INSTRUCTIONS FOR THE TASK - Give back each line of the material that contains the word "pera".

GIVEN MATERIAL -

════

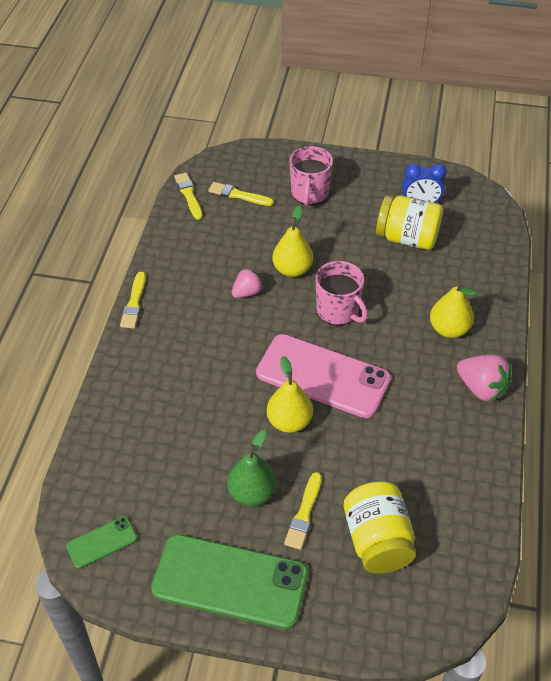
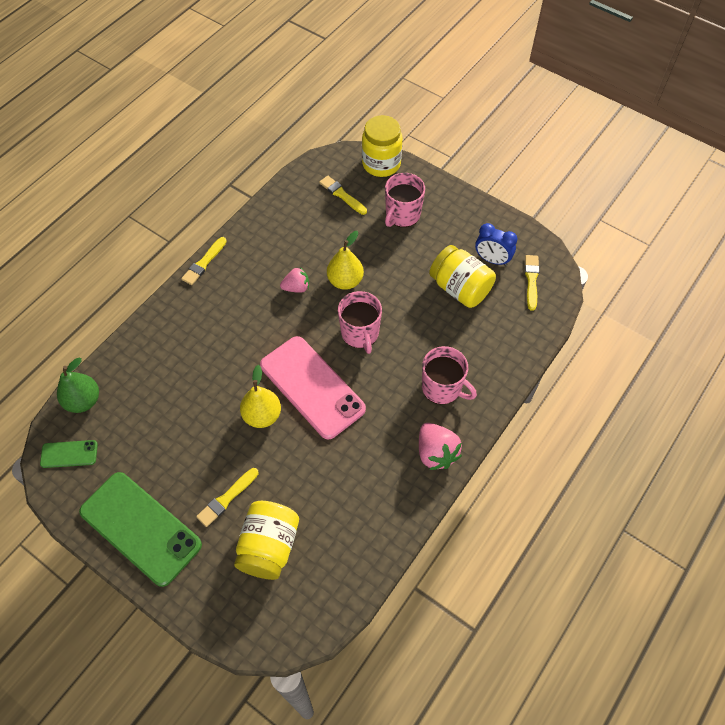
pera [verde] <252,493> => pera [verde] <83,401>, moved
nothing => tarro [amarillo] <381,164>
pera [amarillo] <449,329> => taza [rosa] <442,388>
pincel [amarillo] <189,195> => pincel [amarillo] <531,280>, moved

════

THE COMPLETED TASK -
pera [verde] <252,493> => pera [verde] <83,401>, moved
pera [amarillo] <449,329> => taza [rosa] <442,388>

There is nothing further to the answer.